(YOUR TASK) Count the lines of the listing that contain the string "grace", treating uppercase and lowercase as different, and give only the number.

— BEGIN PROVIDED DATA —

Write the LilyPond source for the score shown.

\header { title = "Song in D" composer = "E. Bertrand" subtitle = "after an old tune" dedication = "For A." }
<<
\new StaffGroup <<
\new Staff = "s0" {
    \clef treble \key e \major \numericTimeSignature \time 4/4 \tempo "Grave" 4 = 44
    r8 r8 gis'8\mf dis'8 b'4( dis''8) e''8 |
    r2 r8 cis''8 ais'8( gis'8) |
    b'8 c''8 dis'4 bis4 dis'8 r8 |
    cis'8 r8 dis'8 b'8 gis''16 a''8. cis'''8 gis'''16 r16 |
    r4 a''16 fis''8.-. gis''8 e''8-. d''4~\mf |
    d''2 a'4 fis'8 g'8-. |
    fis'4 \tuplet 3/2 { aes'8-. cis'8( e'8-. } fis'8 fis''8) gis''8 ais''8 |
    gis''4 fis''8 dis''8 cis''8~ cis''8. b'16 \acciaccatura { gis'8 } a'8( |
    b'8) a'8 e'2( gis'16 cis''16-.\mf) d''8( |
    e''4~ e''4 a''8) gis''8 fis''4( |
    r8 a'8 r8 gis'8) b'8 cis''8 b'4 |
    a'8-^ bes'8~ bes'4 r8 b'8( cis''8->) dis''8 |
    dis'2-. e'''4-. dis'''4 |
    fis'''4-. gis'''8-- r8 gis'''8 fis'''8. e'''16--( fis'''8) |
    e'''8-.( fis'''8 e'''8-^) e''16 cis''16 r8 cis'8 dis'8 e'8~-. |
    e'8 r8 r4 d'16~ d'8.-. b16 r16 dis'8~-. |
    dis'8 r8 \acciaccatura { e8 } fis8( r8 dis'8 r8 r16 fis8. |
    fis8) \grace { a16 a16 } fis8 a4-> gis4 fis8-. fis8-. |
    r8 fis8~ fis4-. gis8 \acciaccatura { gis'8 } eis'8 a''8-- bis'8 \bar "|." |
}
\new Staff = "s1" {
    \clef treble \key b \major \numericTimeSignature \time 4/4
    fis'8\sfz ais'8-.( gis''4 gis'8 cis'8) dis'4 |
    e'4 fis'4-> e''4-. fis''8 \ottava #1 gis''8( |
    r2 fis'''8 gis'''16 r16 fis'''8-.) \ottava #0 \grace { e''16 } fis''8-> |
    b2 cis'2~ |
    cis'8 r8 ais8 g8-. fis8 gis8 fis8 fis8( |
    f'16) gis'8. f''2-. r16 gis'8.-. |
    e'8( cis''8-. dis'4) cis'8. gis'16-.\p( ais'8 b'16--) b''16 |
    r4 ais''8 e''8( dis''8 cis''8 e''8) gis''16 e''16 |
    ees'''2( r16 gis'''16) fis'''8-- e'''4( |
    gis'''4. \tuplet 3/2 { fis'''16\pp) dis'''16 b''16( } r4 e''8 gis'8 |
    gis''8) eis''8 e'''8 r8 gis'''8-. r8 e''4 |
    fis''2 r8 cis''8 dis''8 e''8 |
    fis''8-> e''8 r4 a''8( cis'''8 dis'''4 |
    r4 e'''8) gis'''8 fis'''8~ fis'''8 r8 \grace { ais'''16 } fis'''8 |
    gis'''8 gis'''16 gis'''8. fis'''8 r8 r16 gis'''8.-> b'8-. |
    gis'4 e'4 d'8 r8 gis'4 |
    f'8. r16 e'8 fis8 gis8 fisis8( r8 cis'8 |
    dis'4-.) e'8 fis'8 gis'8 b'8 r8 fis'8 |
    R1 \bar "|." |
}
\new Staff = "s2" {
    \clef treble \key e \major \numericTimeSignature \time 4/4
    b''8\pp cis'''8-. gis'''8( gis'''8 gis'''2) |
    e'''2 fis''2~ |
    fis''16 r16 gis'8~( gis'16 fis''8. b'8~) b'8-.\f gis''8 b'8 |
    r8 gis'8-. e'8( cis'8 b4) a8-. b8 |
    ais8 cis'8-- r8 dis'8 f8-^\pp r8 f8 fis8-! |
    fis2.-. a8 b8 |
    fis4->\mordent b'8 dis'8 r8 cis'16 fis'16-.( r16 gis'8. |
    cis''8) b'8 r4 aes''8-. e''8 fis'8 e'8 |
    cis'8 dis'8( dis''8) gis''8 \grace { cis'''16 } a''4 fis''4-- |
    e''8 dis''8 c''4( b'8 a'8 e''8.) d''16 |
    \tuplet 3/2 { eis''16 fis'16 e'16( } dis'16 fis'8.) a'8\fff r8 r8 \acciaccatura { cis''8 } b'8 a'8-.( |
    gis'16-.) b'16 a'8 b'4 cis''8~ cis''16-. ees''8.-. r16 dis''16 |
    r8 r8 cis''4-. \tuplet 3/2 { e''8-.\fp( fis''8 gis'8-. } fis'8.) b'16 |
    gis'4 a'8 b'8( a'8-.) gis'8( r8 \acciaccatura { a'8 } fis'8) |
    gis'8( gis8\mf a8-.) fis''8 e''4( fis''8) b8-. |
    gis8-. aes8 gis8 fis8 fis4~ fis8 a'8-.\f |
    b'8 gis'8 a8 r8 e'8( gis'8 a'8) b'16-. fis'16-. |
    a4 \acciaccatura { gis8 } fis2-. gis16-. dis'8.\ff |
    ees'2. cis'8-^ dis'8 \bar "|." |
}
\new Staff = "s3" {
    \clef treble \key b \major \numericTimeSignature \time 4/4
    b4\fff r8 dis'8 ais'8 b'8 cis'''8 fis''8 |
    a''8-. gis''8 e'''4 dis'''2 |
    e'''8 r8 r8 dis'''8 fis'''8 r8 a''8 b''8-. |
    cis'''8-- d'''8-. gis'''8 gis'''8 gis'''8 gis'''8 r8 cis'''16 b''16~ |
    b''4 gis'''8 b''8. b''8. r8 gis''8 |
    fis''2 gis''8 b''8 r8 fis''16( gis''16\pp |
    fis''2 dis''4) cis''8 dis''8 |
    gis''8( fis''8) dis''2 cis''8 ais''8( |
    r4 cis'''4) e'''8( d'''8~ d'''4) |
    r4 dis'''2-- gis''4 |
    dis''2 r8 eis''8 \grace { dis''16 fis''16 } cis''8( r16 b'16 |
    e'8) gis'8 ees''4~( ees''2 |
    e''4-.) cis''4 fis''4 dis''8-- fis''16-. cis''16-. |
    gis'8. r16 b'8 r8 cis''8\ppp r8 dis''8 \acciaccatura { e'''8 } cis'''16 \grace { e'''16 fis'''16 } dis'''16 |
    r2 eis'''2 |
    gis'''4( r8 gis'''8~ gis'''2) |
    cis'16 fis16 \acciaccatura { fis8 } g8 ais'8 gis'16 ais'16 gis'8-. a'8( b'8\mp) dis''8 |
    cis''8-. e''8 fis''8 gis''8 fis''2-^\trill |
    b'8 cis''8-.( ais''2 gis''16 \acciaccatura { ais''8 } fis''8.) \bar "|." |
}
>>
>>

— END PROVIDED DATA —

(SOLUTION FOR THIS EXERCISE) 6